»»
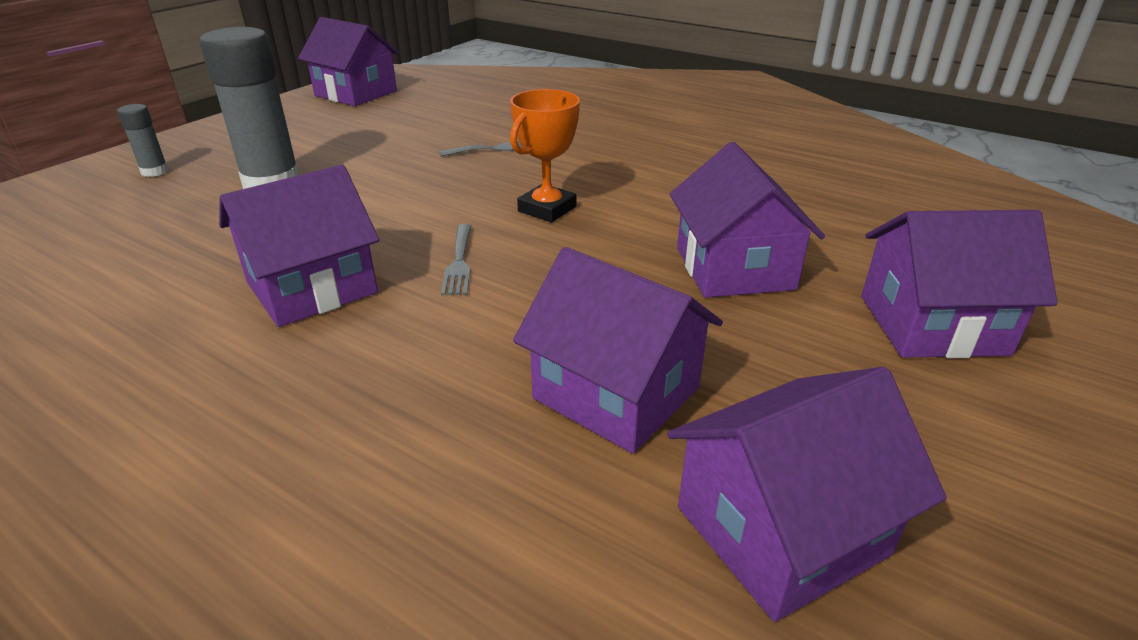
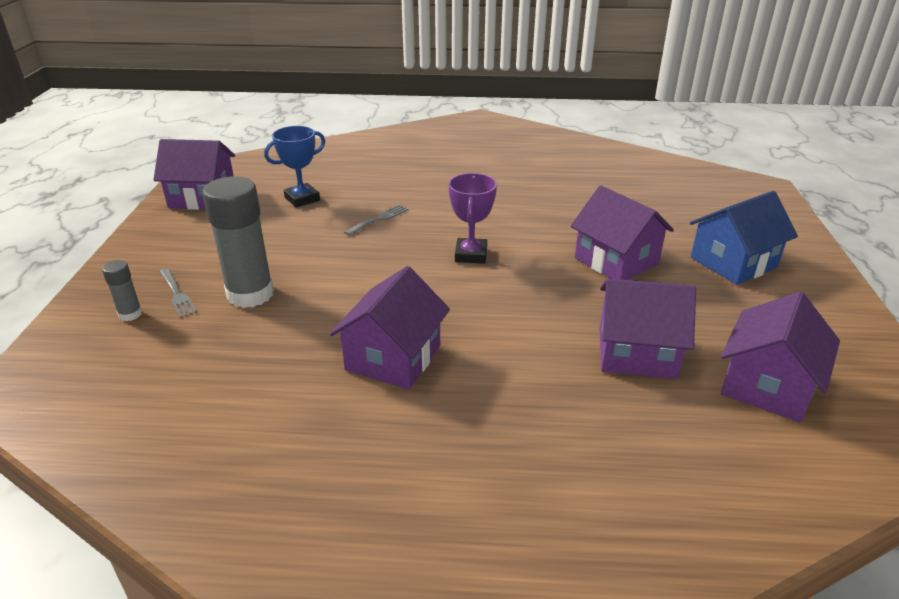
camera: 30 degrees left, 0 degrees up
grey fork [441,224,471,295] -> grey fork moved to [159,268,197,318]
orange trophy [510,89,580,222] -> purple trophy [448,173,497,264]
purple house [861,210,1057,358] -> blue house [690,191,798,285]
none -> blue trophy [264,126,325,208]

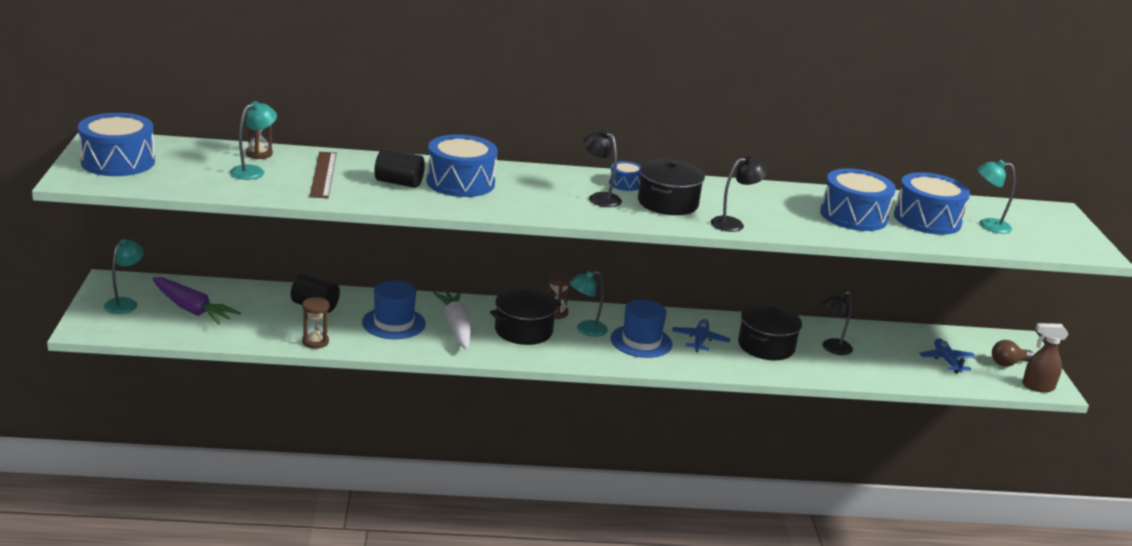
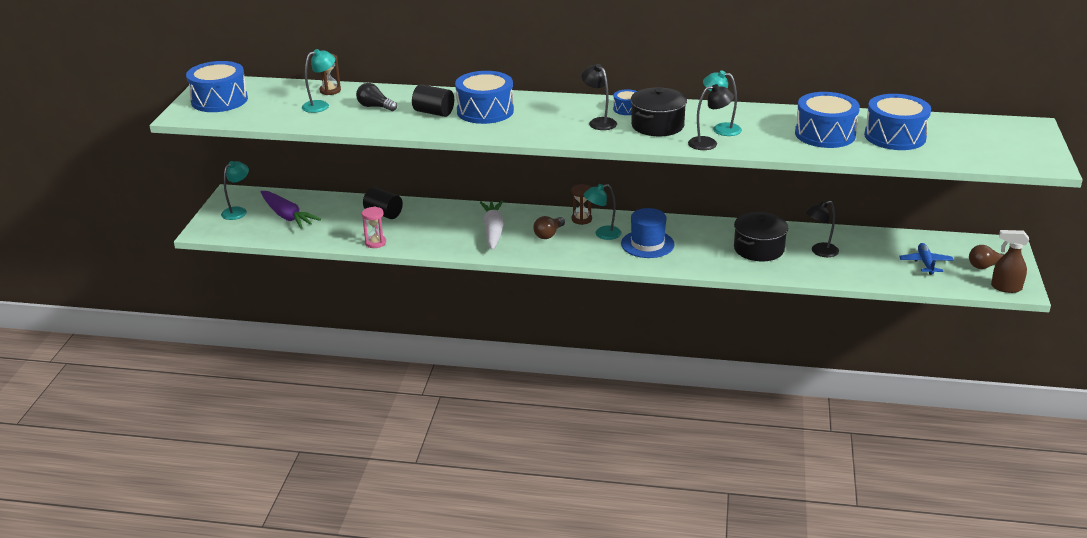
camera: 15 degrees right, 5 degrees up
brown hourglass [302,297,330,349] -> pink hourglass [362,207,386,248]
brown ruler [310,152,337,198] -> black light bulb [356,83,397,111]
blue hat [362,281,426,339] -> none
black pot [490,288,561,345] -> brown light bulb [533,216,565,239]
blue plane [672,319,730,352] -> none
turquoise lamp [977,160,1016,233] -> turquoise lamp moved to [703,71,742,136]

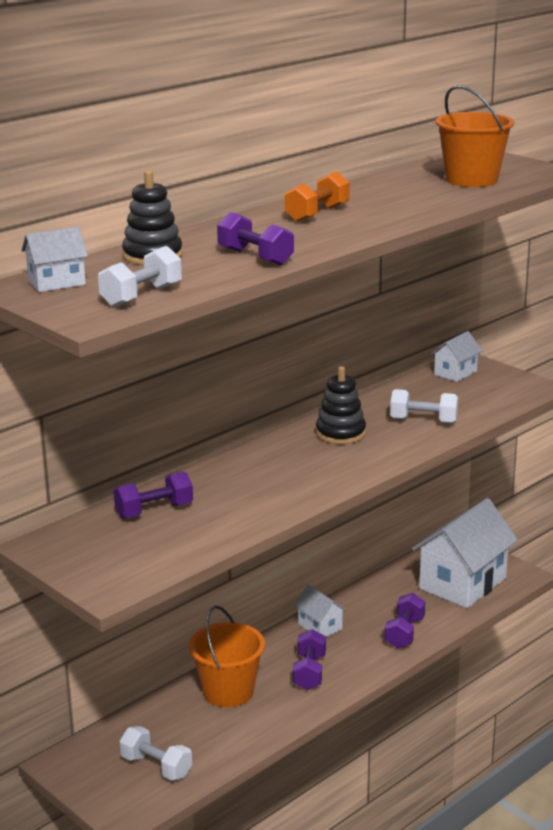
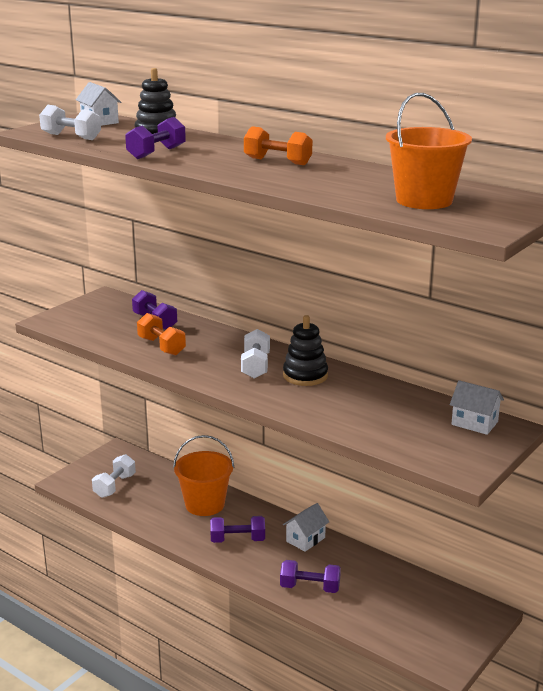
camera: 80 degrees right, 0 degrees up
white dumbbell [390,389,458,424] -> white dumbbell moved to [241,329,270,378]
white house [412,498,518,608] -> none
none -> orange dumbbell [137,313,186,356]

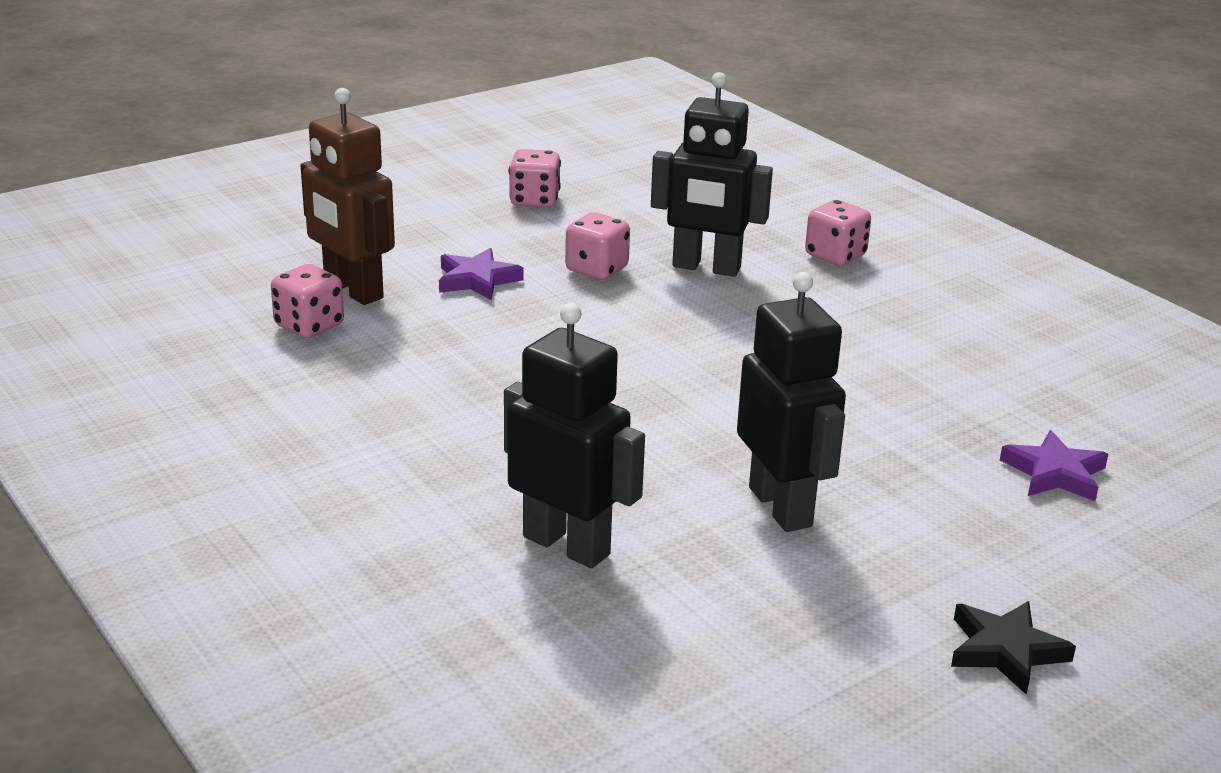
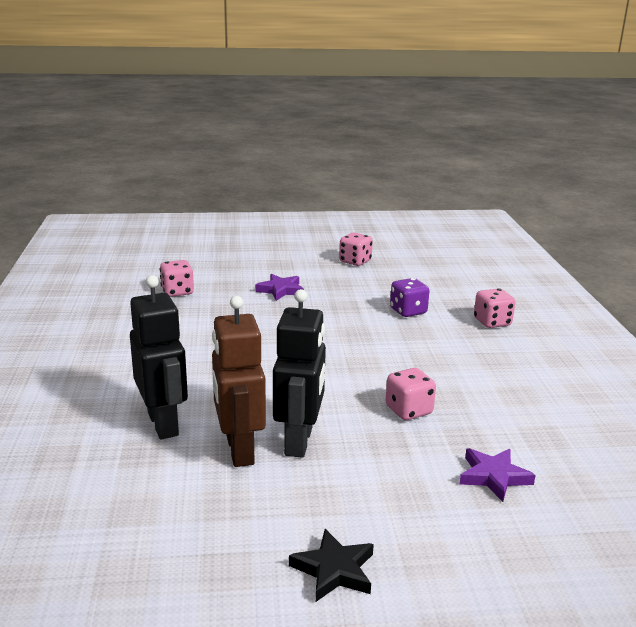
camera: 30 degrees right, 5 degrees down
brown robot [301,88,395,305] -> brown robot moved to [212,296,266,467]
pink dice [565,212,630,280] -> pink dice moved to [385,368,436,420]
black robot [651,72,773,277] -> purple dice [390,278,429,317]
««
What is needed is every line from the one with "white dumbbell [390,389,458,424]" to the final line of the listing above, set down exactly and with the pictures left out.

white dumbbell [390,389,458,424] -> white dumbbell moved to [241,329,270,378]
white house [412,498,518,608] -> none
none -> orange dumbbell [137,313,186,356]

camera: 30 degrees right, 5 degrees down
brown robot [301,88,395,305] -> brown robot moved to [212,296,266,467]
pink dice [565,212,630,280] -> pink dice moved to [385,368,436,420]
black robot [651,72,773,277] -> purple dice [390,278,429,317]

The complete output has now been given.